:: Data provided
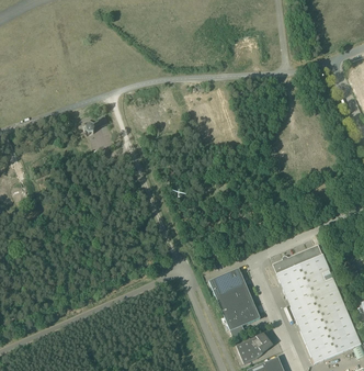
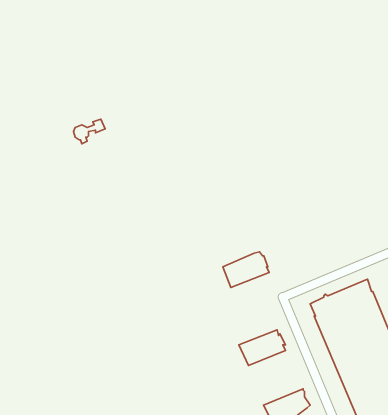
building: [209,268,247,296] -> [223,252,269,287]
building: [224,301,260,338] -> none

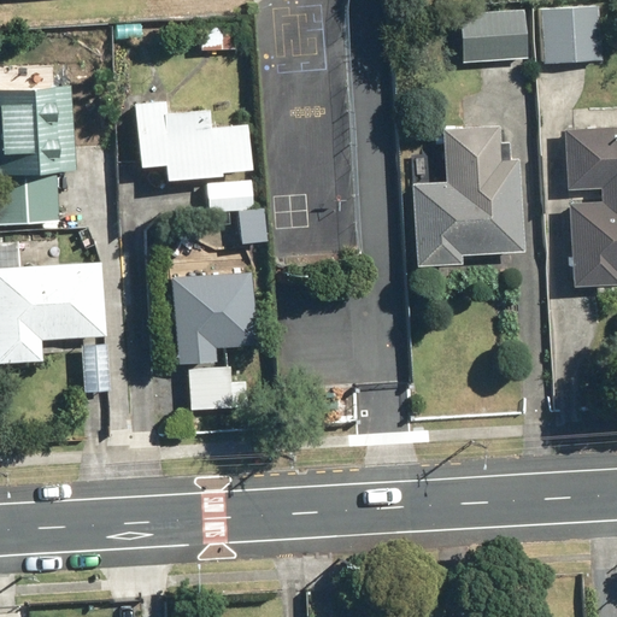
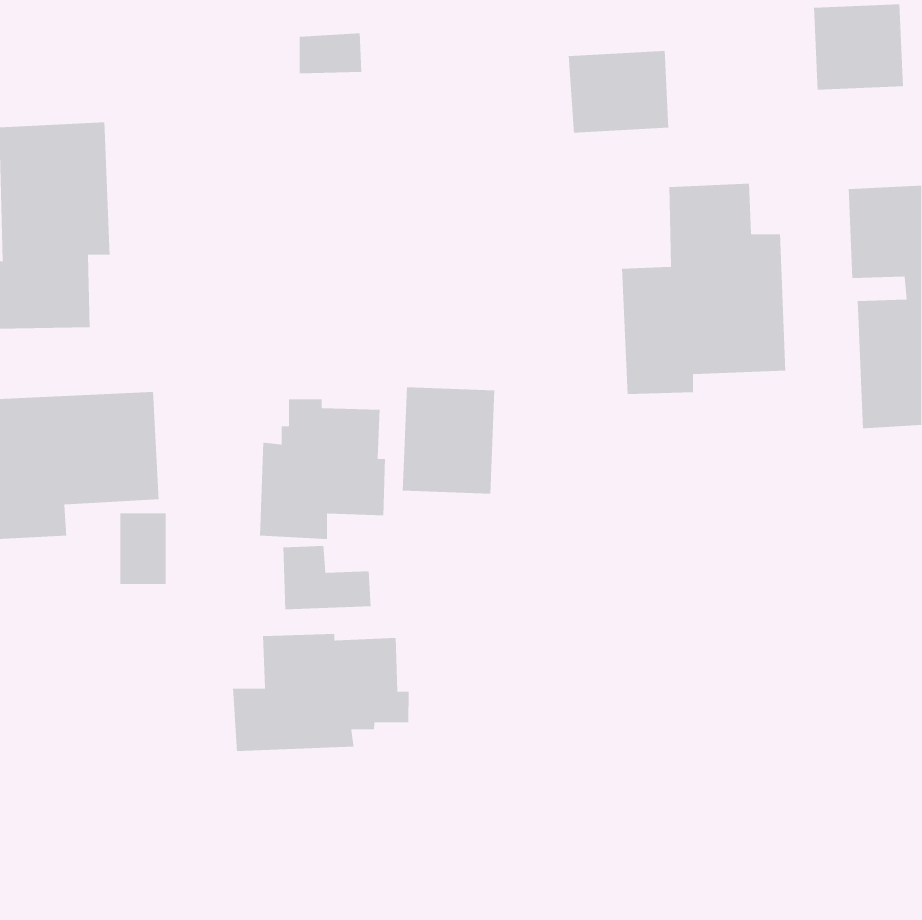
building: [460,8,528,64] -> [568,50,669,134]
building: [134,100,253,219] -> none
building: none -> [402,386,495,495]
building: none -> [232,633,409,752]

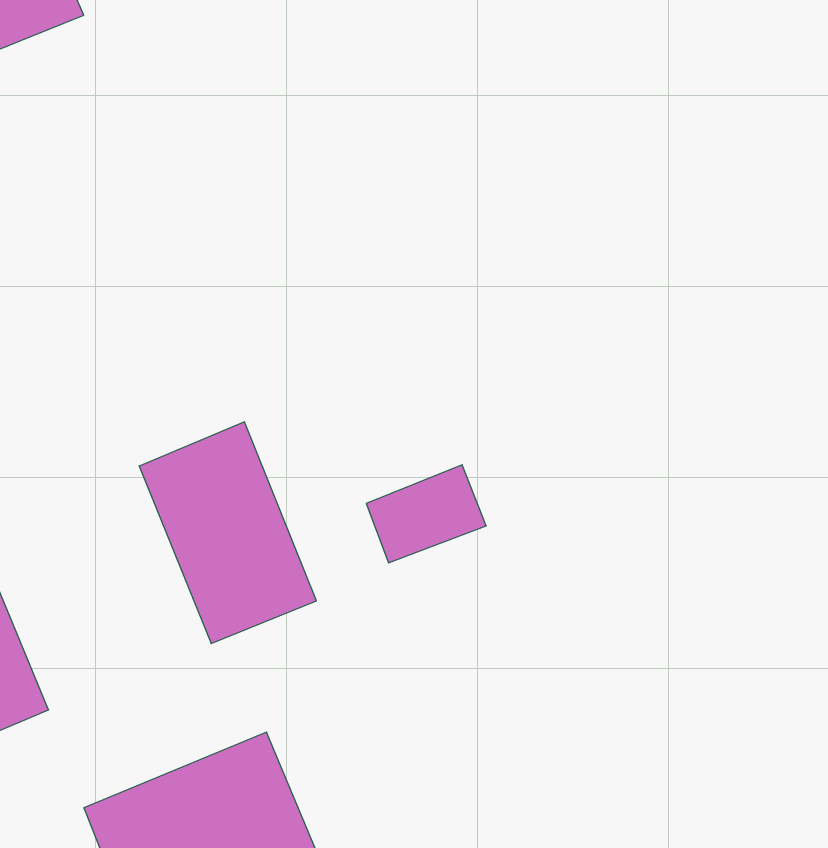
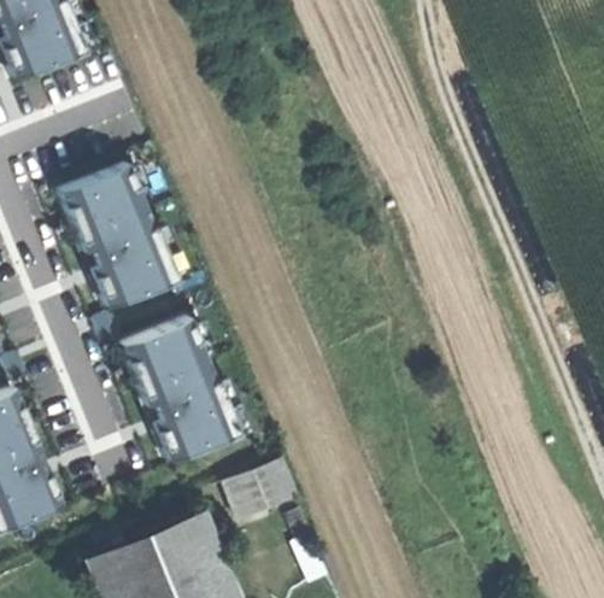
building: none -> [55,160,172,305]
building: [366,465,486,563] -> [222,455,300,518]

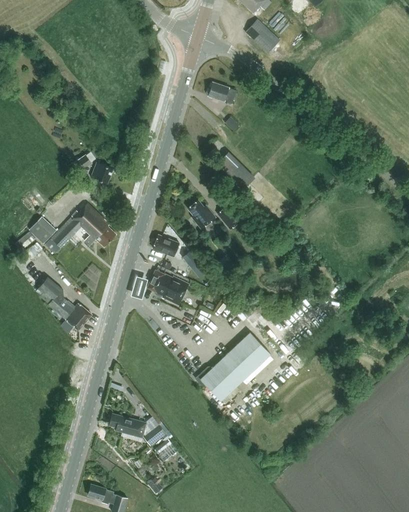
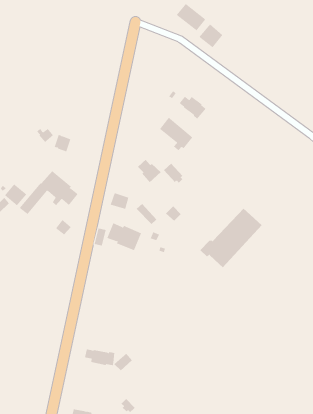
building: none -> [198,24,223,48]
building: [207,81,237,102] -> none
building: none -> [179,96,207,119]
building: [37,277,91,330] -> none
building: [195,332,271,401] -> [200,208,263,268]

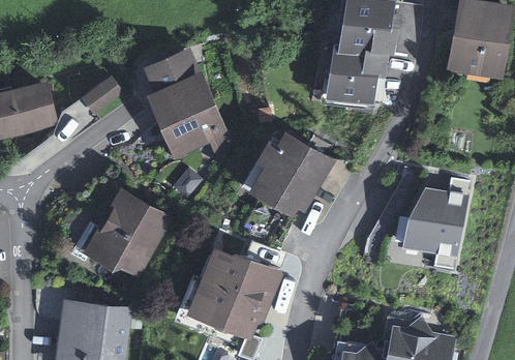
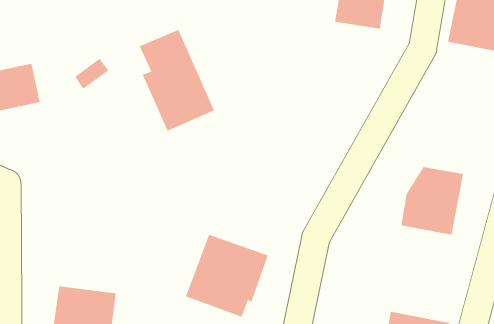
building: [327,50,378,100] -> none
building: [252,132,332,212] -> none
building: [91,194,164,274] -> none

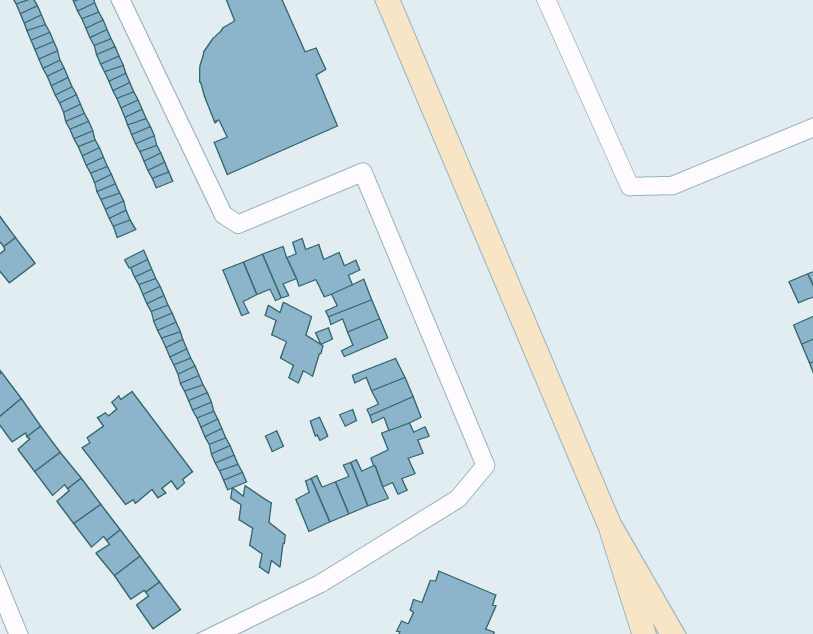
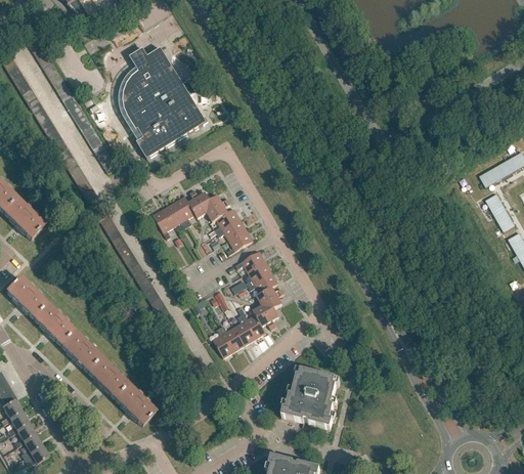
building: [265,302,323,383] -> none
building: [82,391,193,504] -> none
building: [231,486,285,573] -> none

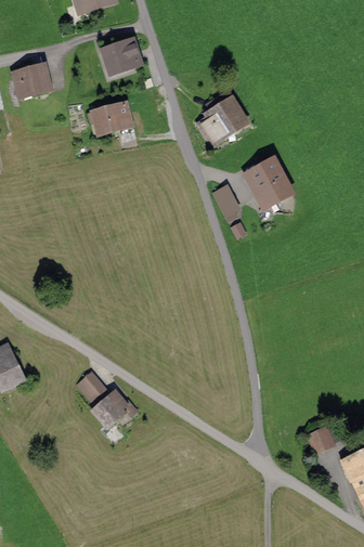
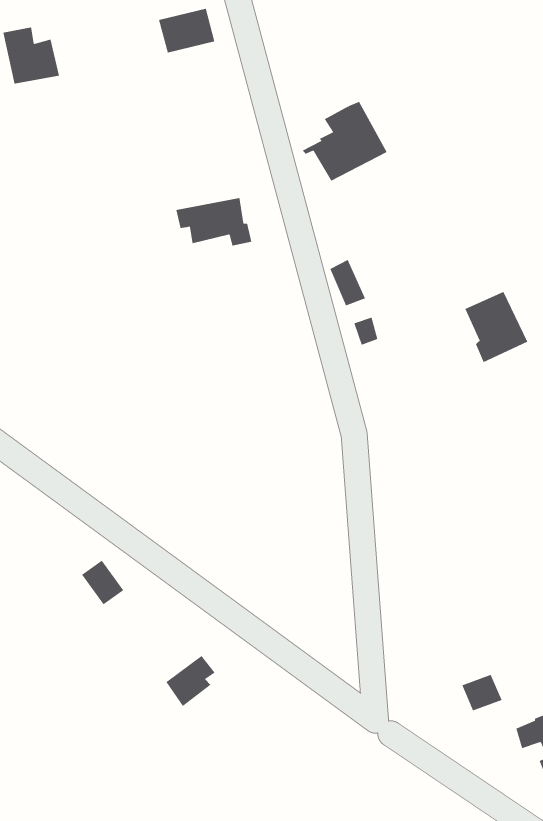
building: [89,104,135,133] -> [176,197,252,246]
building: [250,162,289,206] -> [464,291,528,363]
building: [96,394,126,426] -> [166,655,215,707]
::::
● **What this task involves**:
Each line from the one containing "building: [224,301,260,338] -> none" through the last line of the listing is to be given again exactly, with no pictures and no other lines.

● **Exercise solution**:
building: [224,301,260,338] -> none

building: [460,8,528,64] -> [568,50,669,134]
building: [134,100,253,219] -> none
building: none -> [402,386,495,495]
building: none -> [232,633,409,752]

building: none -> [55,160,172,305]
building: [366,465,486,563] -> [222,455,300,518]

building: none -> [198,24,223,48]
building: [207,81,237,102] -> none
building: none -> [179,96,207,119]
building: [37,277,91,330] -> none
building: [195,332,271,401] -> [200,208,263,268]

building: [327,50,378,100] -> none
building: [252,132,332,212] -> none
building: [91,194,164,274] -> none

building: [265,302,323,383] -> none
building: [82,391,193,504] -> none
building: [231,486,285,573] -> none

building: [89,104,135,133] -> [176,197,252,246]
building: [250,162,289,206] -> [464,291,528,363]
building: [96,394,126,426] -> [166,655,215,707]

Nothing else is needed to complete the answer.